Make an exact copy of the lines from the one containing "(129, 357) = (96, 263): blue" through the end of the material, including both ends but no pictures.

====

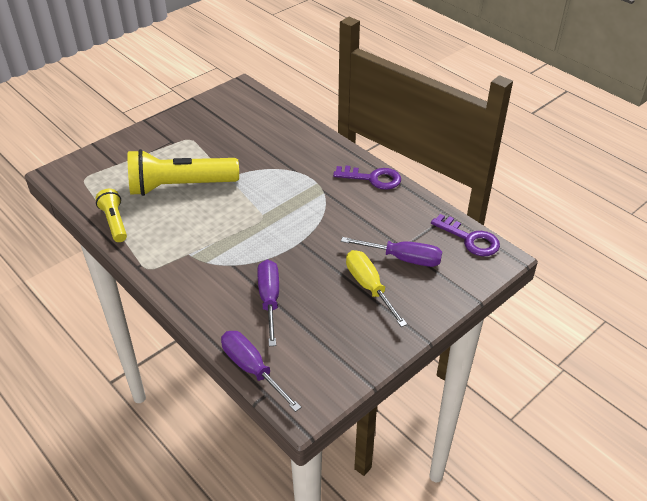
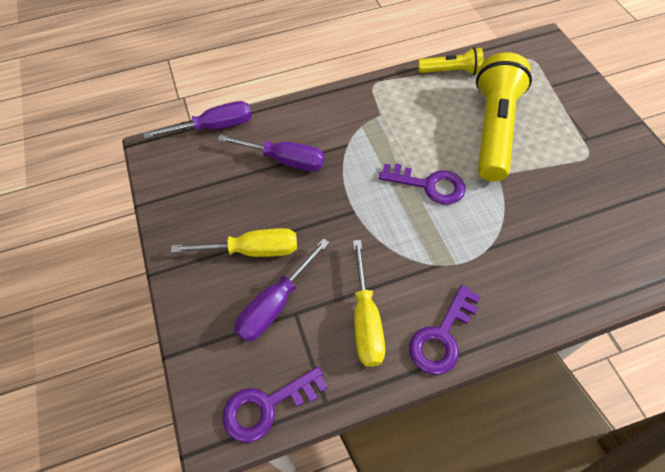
camera: 115 degrees right, 15 degrees up
(255, 208) = (428, 185): none -> purple key
(384, 212) = (365, 319): none -> yellow screwdriver

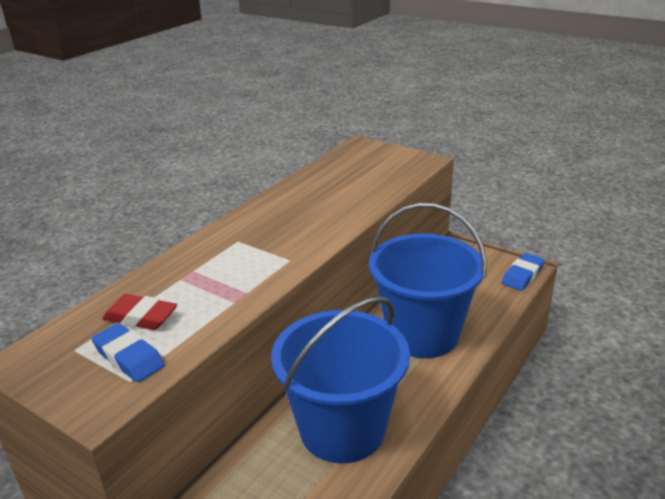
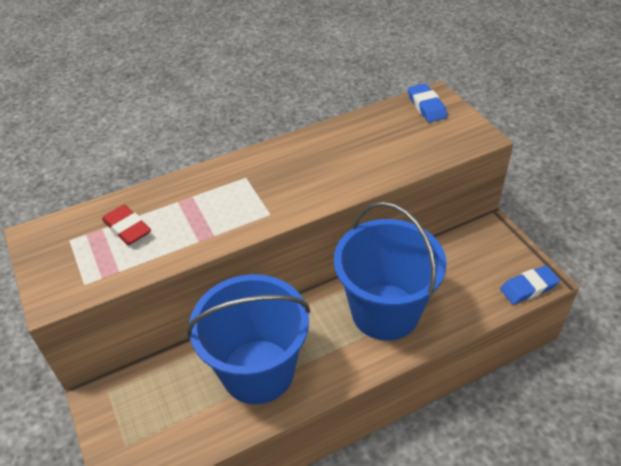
camera: 30 degrees right, 15 degrees up
(129, 357) = (96, 263): blue eraser -> blue eraser (426, 106)

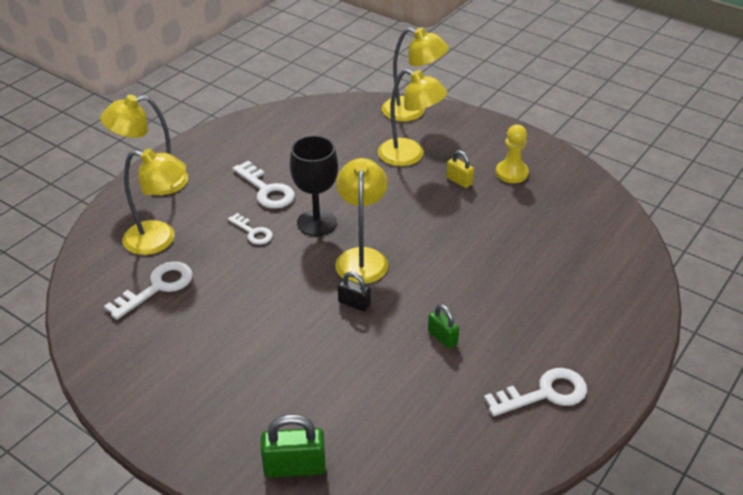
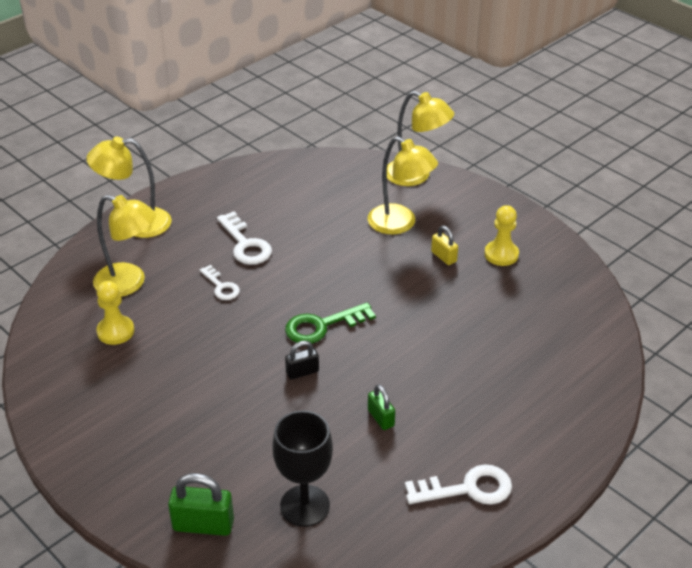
camera: 10 degrees right, 0 degrees up
(157, 287) = (115, 331): white key -> yellow pawn
(316, 222) = (286, 284): black goblet -> black goblet (305, 506)
(354, 303) = (302, 372): black padlock -> black padlock turned 60 degrees counterclockwise
(362, 257) = (322, 326): yellow lamp -> green key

====

**Task output**
(129, 357) = (96, 263): blue eraser -> blue eraser (426, 106)

camera: 10 degrees right, 0 degrees up
(157, 287) = (115, 331): white key -> yellow pawn
(316, 222) = (286, 284): black goblet -> black goblet (305, 506)
(354, 303) = (302, 372): black padlock -> black padlock turned 60 degrees counterclockwise
(362, 257) = (322, 326): yellow lamp -> green key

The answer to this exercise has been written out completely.